DIRECTIVE: Take the line containing "Mask every instance" and every line after it in the data below, and print them exactly as given, with nothing else.

THE INPUT:
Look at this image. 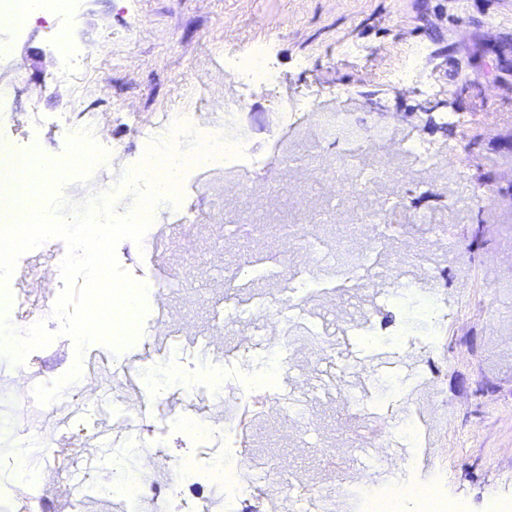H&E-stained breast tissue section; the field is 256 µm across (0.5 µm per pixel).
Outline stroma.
I'll list each match as a JSON object with an SVG mask.
<instances>
[{
	"label": "stroma",
	"instance_id": "1",
	"mask_svg": "<svg viewBox=\"0 0 512 512\" xmlns=\"http://www.w3.org/2000/svg\"><path fill=\"white\" fill-rule=\"evenodd\" d=\"M0 86L11 87L0 135L35 144L44 159L67 155L55 126L63 113L101 116L99 142L120 145L126 161L143 151L142 132L165 138L164 113L203 109V92L223 96L232 65L250 49L278 80L258 91L228 128L246 137L264 170L199 174L187 190L200 234L170 224L166 204L155 221L162 241H121L116 259L131 278L176 273L160 315L156 348L136 376L144 394L163 388L149 414L120 432L138 440L116 448L105 430L75 442L57 460L61 478L42 512L73 492L74 471L131 467L152 449L166 469L205 449L161 415L203 417L210 401L183 400L177 372L204 385L214 365L232 372L223 405L235 424L232 452L252 493L231 512H358L367 487L350 451L361 441L398 435L407 458L399 482L438 481L463 512L512 505V0H75L65 17L40 15L23 35L0 30ZM77 48L83 64L53 83L58 46ZM417 66L404 83L387 74L407 56ZM311 101L307 123L289 121L285 105ZM468 117V131L446 113ZM417 139L441 155L420 161L403 145ZM360 154L353 197L333 196L309 180L303 163ZM384 212L367 229L357 215ZM311 225L334 259L313 263L295 247ZM374 236L369 266L358 256ZM262 259L276 276L241 273ZM309 266L321 293L291 291ZM416 282L412 299L403 283ZM267 300L274 318L264 335L279 338L277 364L293 379L288 408L254 407V383L242 370L241 337L255 333L251 311ZM454 314L428 338L427 307ZM370 332L373 345L360 332ZM215 339L212 361L197 337ZM102 342L76 353L62 335L27 356L34 380L55 381L73 366L107 387L97 372ZM15 363L0 355V460L19 428Z\"/></svg>",
	"mask_w": 512,
	"mask_h": 512
}]
</instances>
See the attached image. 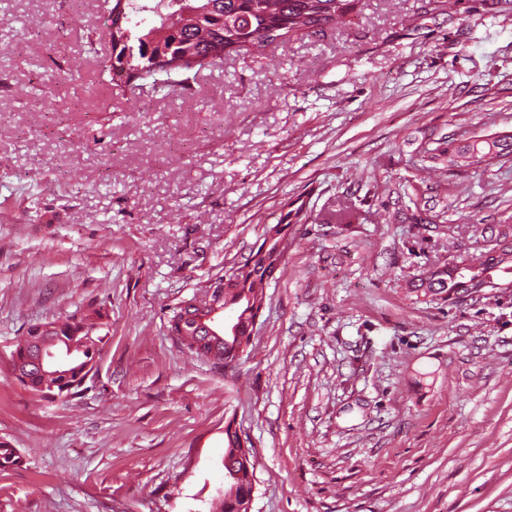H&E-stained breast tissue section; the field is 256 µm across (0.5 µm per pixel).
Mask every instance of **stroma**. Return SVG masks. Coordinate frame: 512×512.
Segmentation results:
<instances>
[{
    "instance_id": "35a3bbf8",
    "label": "stroma",
    "mask_w": 512,
    "mask_h": 512,
    "mask_svg": "<svg viewBox=\"0 0 512 512\" xmlns=\"http://www.w3.org/2000/svg\"><path fill=\"white\" fill-rule=\"evenodd\" d=\"M355 0L186 91L115 95L100 0H0V512H212L224 426L251 512H512V281L412 292L512 230V4ZM285 225L251 346L190 355L175 307ZM103 314L72 396L9 372L32 325ZM503 141V142H502ZM512 153V142L505 139L499 141L472 142L469 145L452 148L448 146V169L469 167L475 162L491 164L498 157H504Z\"/></svg>"
}]
</instances>
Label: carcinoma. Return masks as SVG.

FINAL RESULT:
Mask every instance of **stroma**. Return SVG masks. Coordinate frame: 512×512.
Segmentation results:
<instances>
[{
    "instance_id": "35a3bbf8",
    "label": "stroma",
    "mask_w": 512,
    "mask_h": 512,
    "mask_svg": "<svg viewBox=\"0 0 512 512\" xmlns=\"http://www.w3.org/2000/svg\"><path fill=\"white\" fill-rule=\"evenodd\" d=\"M355 0L186 91L115 95L100 0H0V512H212L224 426L251 512H512V281L412 292L512 230V4ZM285 225L251 346L190 355L175 307ZM103 314L72 396L9 372L32 325ZM503 141V142H502ZM512 153V142L505 139L499 141L472 142L469 145L452 148L448 146V169L469 167L475 162L491 164L498 157H504Z\"/></svg>"
}]
</instances>
Label: carcinoma. Return masks as SVG.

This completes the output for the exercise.